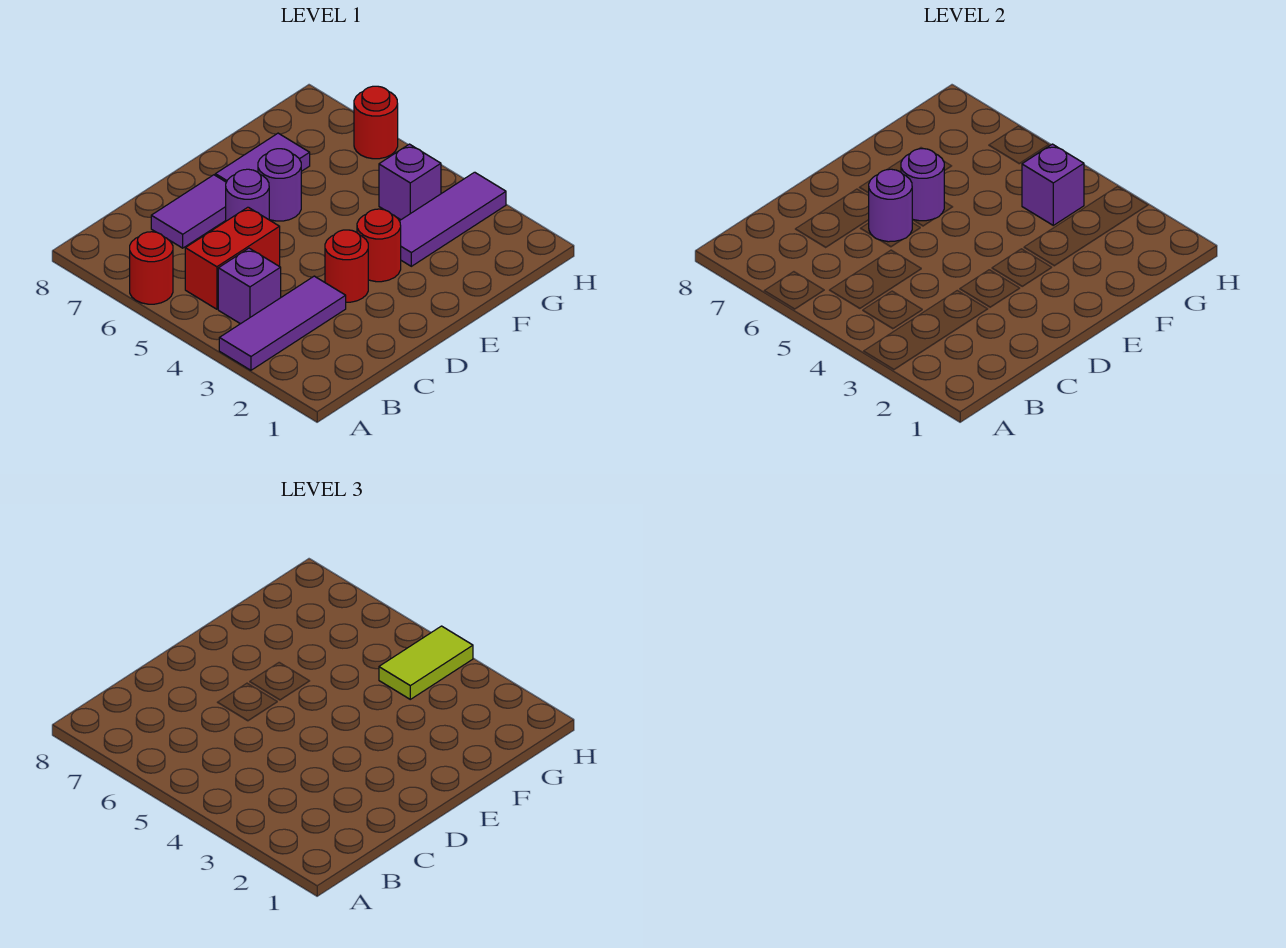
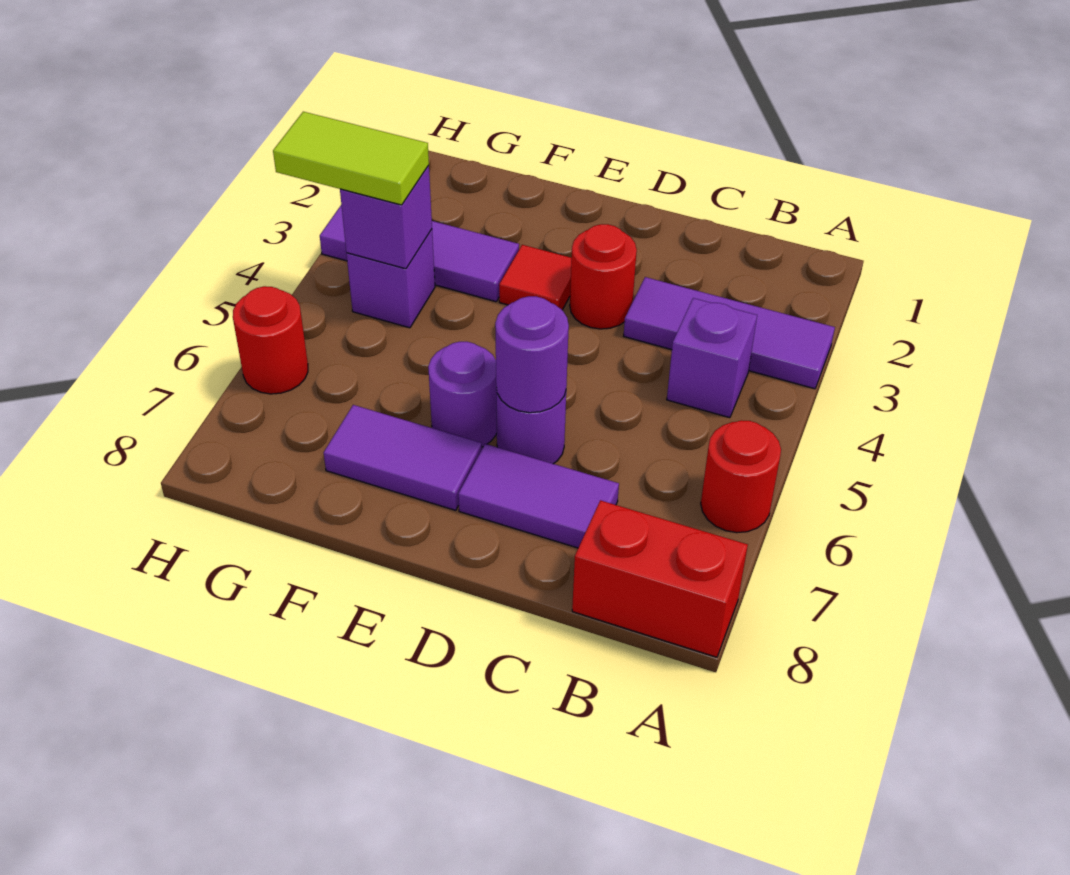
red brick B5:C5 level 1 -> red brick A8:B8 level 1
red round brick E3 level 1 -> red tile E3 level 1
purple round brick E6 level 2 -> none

________________

** Exercise aim **
Repeat the material above in full and exactly, apart from the pictures.

** Answer to this task **
red brick B5:C5 level 1 -> red brick A8:B8 level 1
red round brick E3 level 1 -> red tile E3 level 1
purple round brick E6 level 2 -> none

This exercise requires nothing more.